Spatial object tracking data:
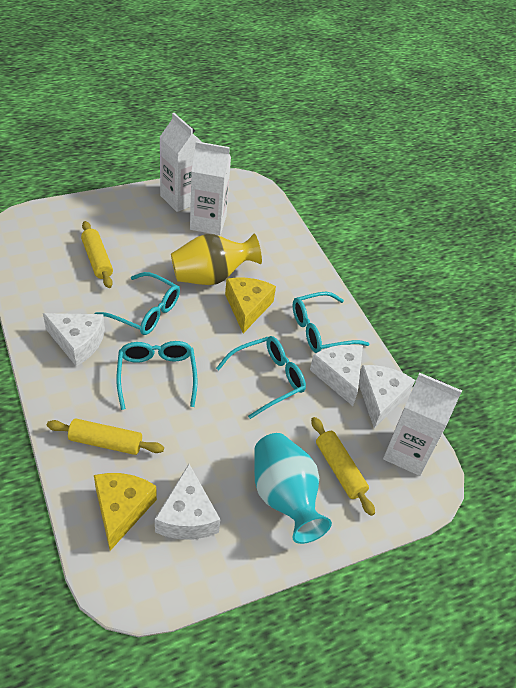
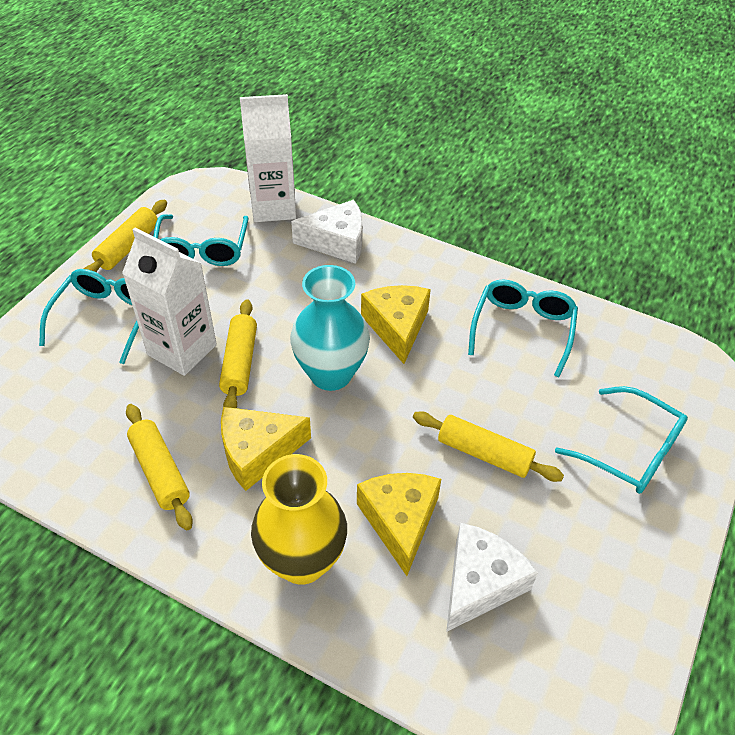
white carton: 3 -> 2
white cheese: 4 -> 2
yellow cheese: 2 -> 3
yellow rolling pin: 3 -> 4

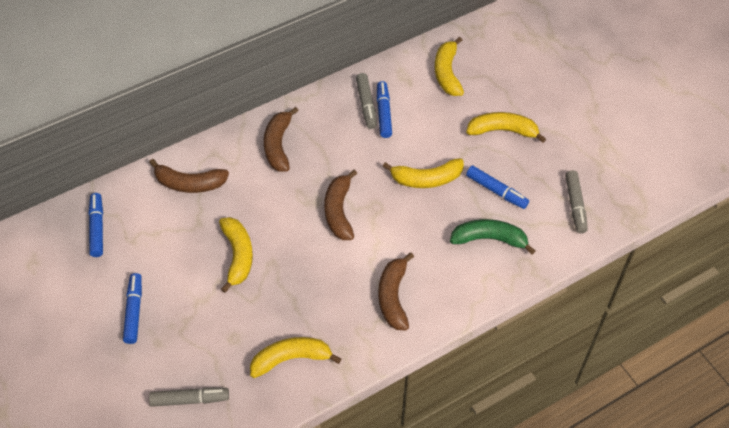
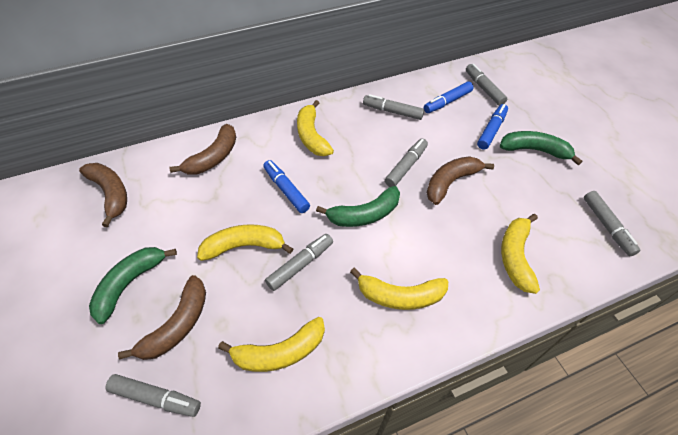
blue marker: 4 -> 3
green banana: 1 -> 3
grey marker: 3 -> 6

Task item:
Only a number is expected: how many lines of the data include the string "yellow".

Answer to this exercise:
2